Repeat precisely the span of lines below that opens with the line containing "camera: 85 degrees left, 10 degrees down" and closes with the line containing "(412, 366) = (278, 187): brown", both included.

§ **Record excerpts**
= = =
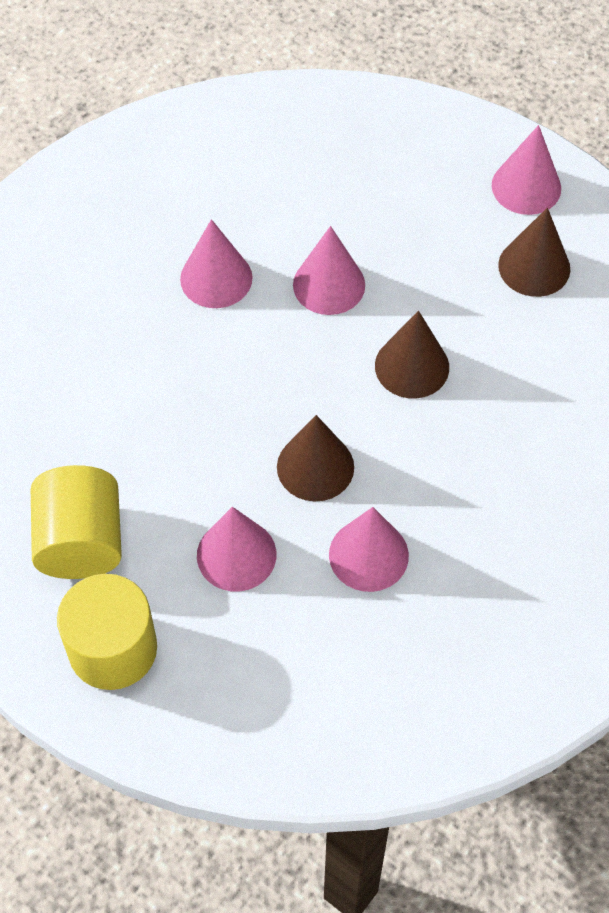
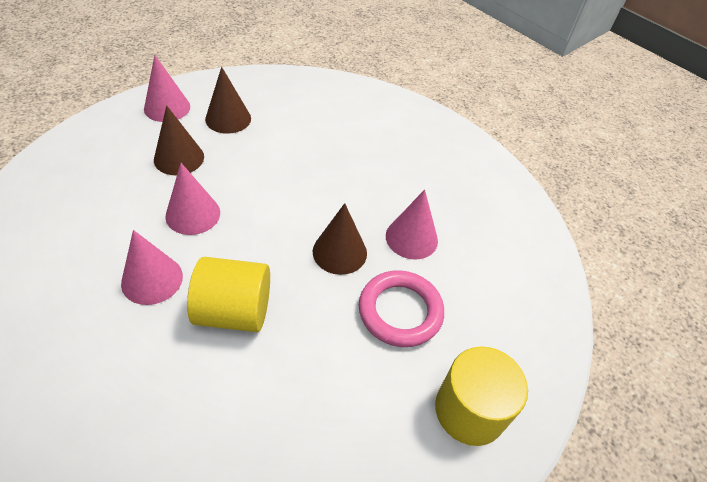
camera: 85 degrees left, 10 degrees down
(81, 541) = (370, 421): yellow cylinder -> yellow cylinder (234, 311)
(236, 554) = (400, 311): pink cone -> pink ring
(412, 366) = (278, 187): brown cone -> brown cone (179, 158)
= = =
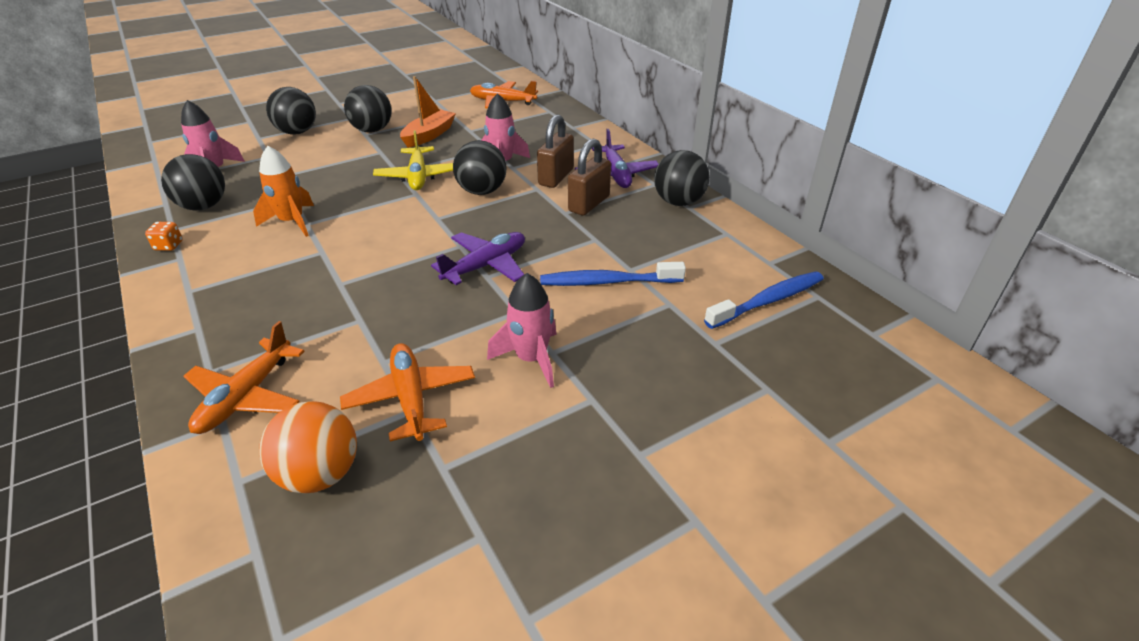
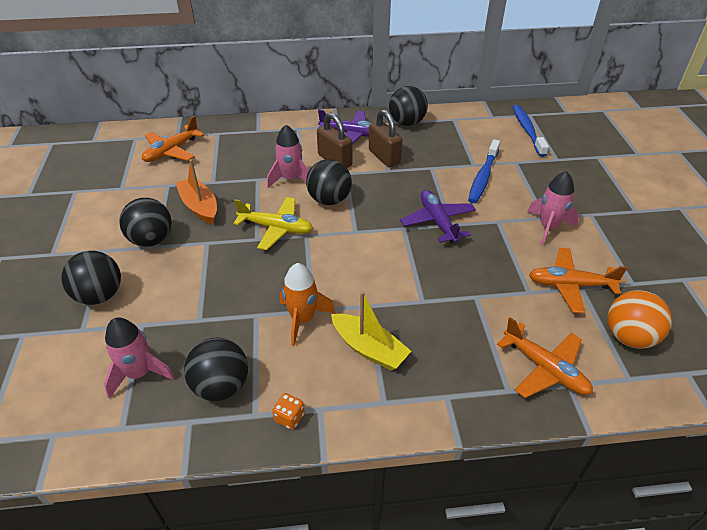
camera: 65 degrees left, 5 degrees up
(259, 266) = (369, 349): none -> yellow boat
= = =
§ **Exercise result**
camera: 85 degrees left, 10 degrees down
(81, 541) = (370, 421): yellow cylinder -> yellow cylinder (234, 311)
(236, 554) = (400, 311): pink cone -> pink ring
(412, 366) = (278, 187): brown cone -> brown cone (179, 158)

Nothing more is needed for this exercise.